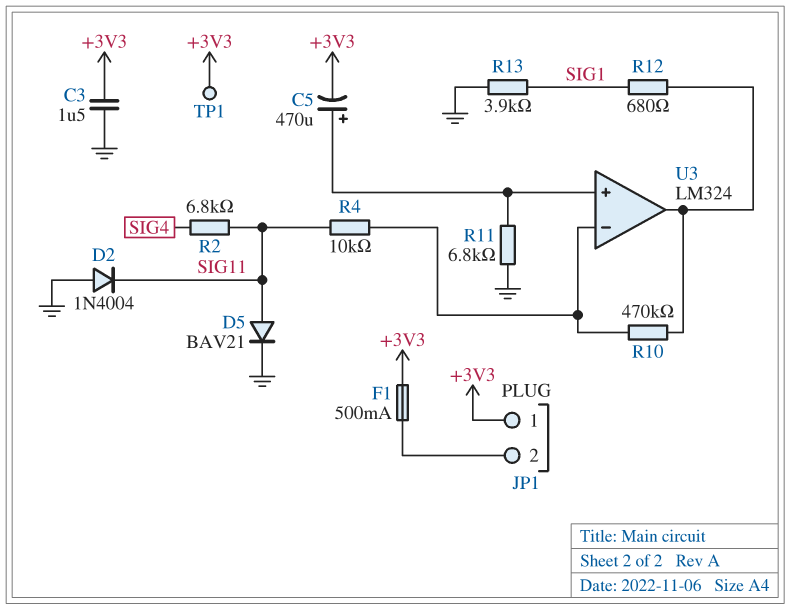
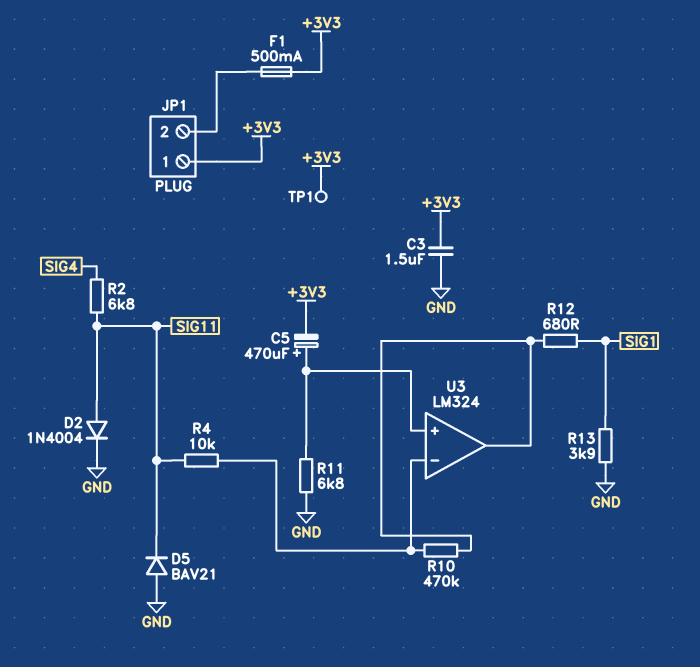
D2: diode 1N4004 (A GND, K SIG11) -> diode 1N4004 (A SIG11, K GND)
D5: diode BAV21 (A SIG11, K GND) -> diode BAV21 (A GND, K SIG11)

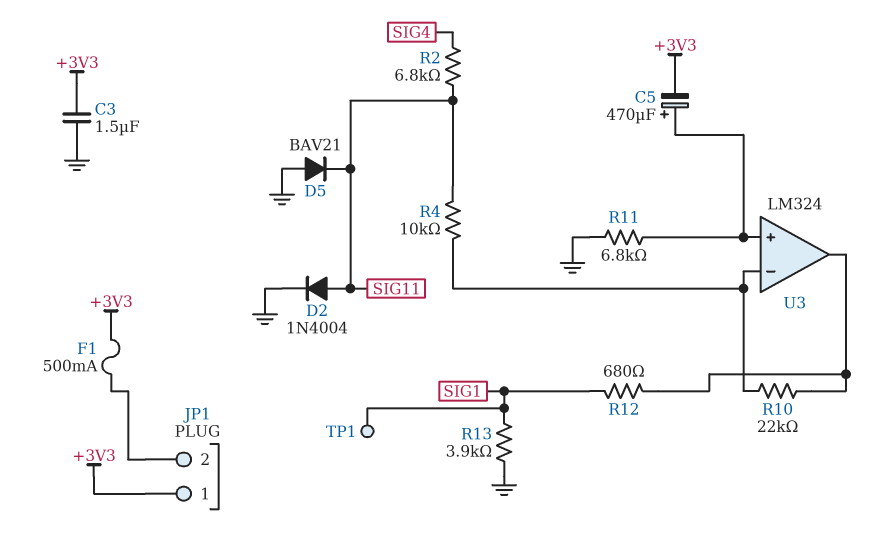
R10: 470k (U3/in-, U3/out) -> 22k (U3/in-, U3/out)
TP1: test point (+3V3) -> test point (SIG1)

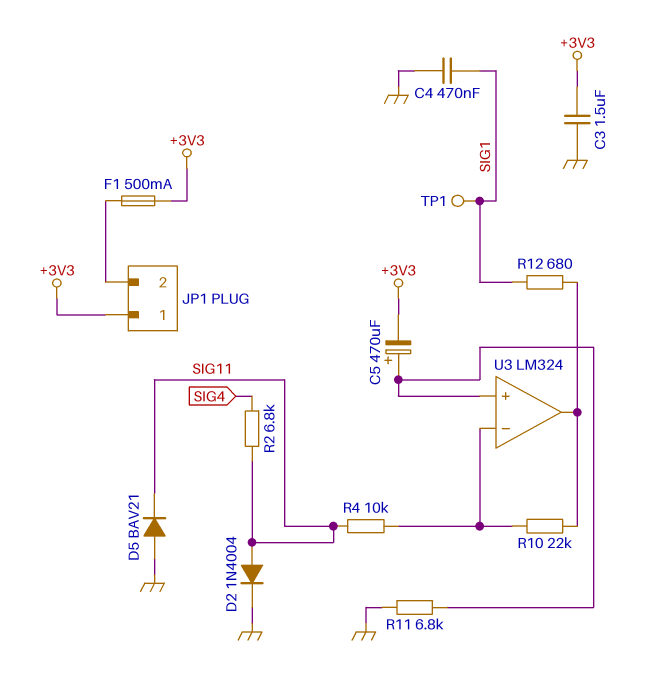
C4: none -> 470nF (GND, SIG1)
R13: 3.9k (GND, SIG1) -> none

┄┄┄┄┄┄

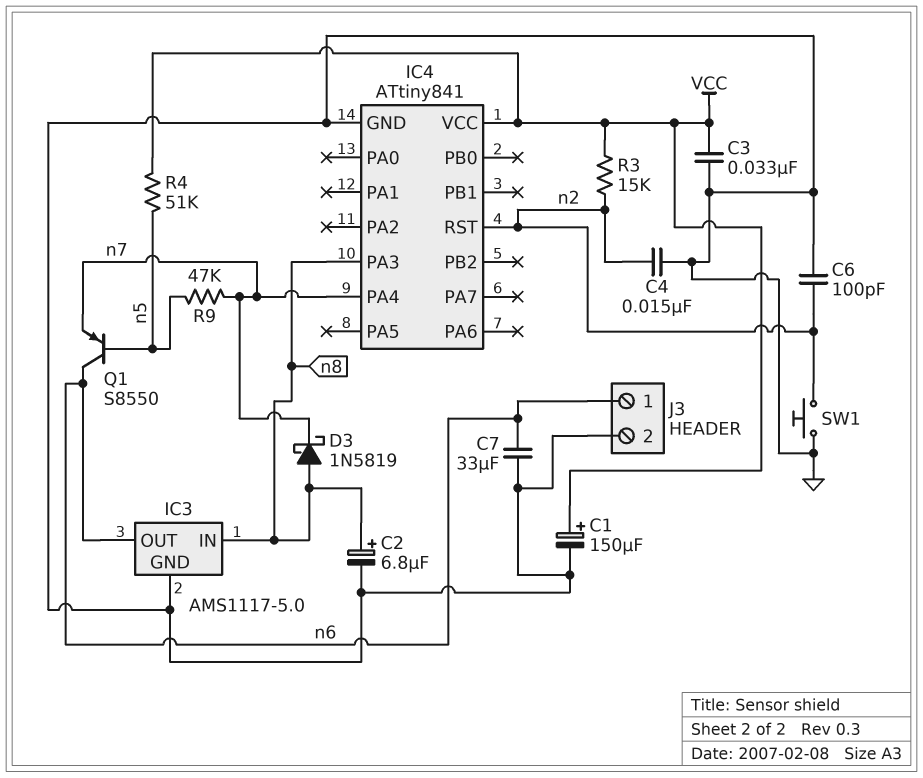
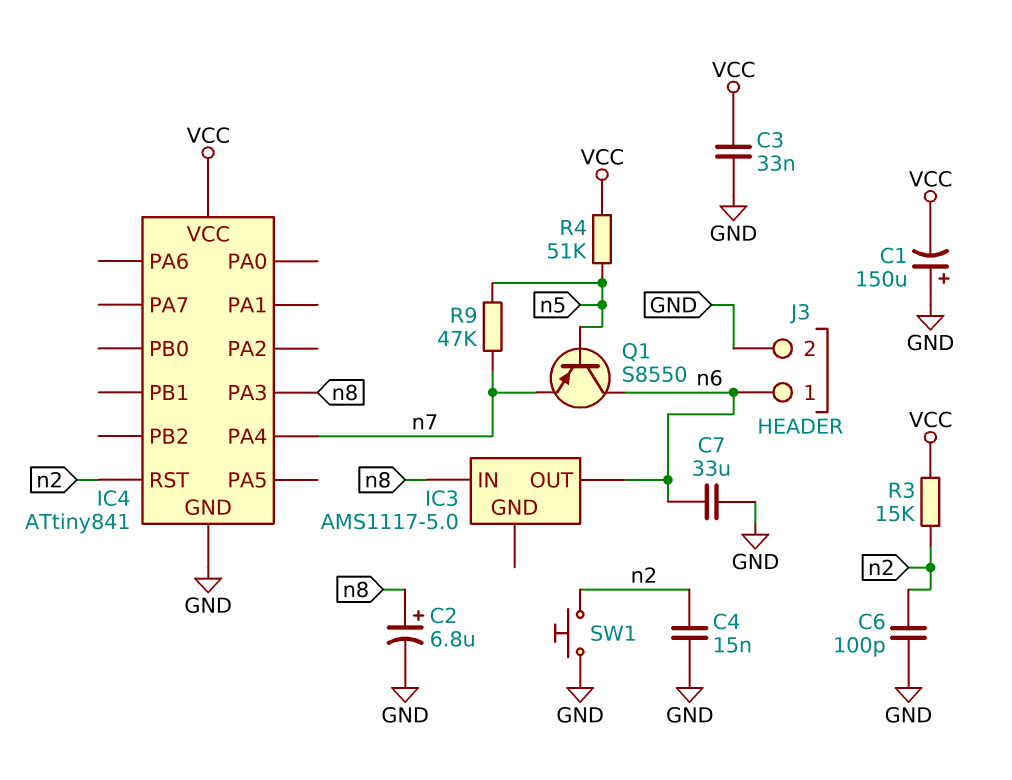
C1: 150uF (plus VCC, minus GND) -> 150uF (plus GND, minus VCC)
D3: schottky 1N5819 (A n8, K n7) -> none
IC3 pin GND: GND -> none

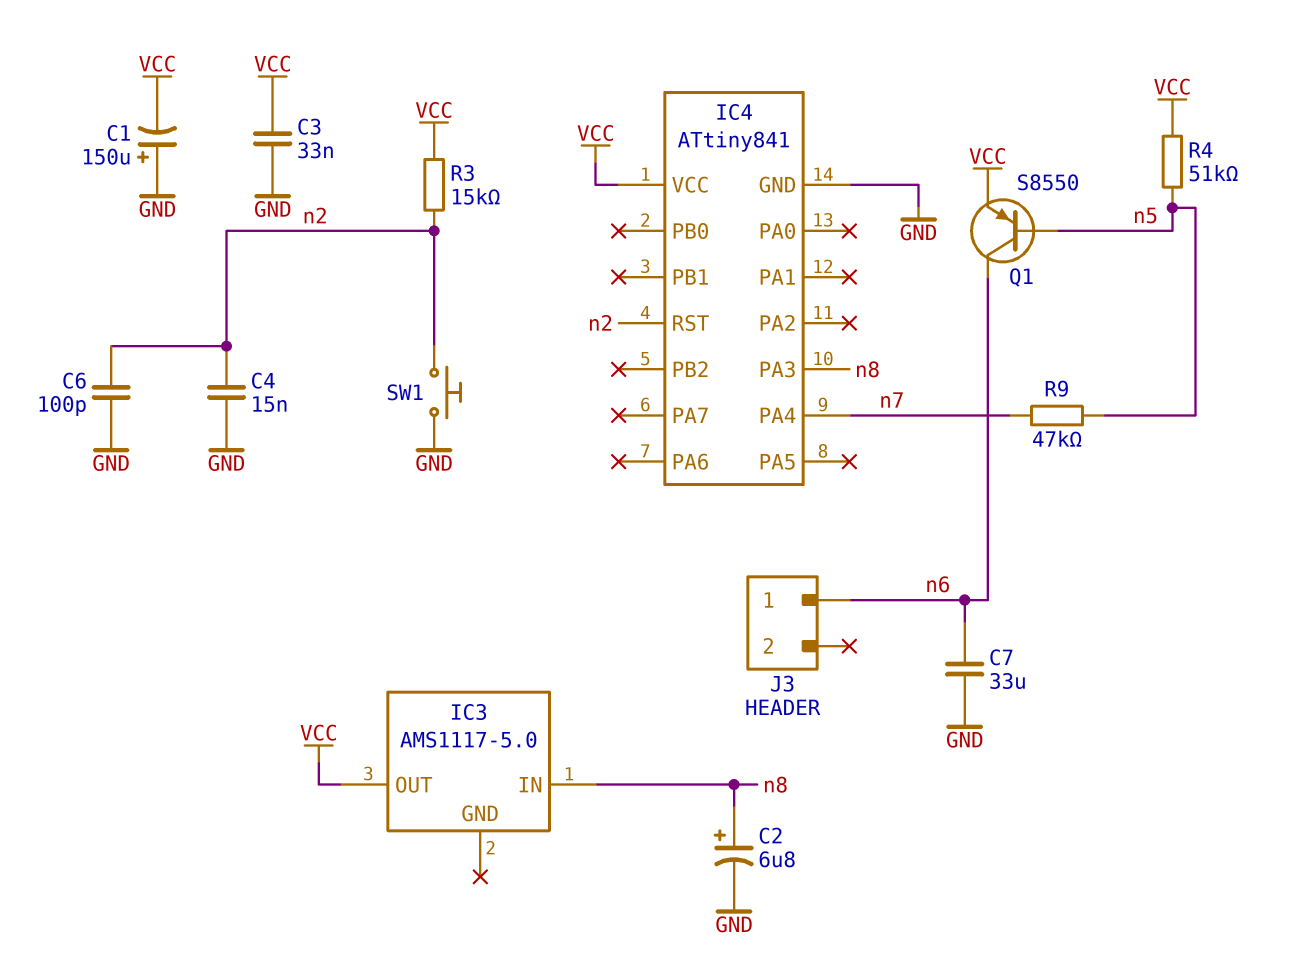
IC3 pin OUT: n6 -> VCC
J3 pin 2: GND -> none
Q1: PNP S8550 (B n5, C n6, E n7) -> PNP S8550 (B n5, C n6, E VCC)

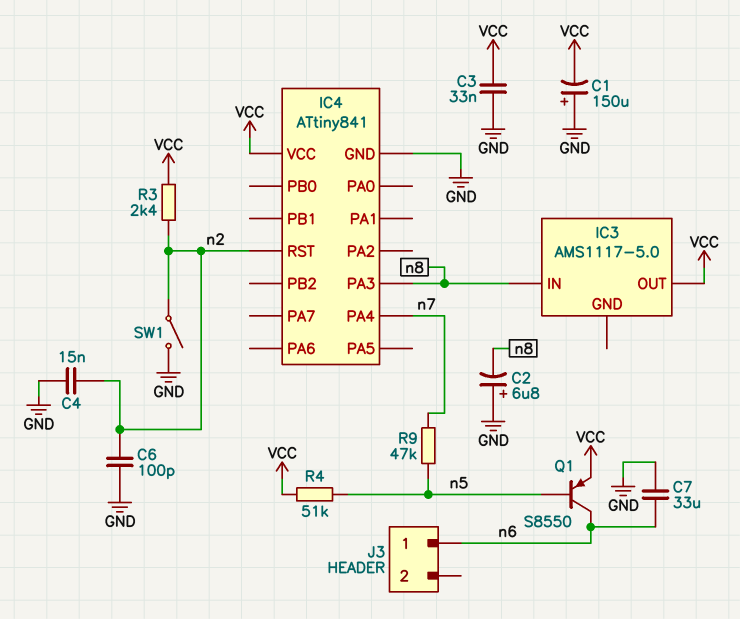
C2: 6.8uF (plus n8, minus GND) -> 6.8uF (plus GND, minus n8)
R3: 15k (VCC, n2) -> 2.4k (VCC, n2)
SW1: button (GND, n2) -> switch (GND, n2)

┄┄┄┄┄┄

_AIM OF THE TASK_
In the entries above, find the line with "R3: 15k (VCC, n2) -> 2.4k (VCC, n2)" and the line with "SW1: button (GND, n2) -> switch (GND, n2)", then restate word for word both of them and every line between, with nothing more.

_RESPONSE FOR THIS EXERCISE_
R3: 15k (VCC, n2) -> 2.4k (VCC, n2)
SW1: button (GND, n2) -> switch (GND, n2)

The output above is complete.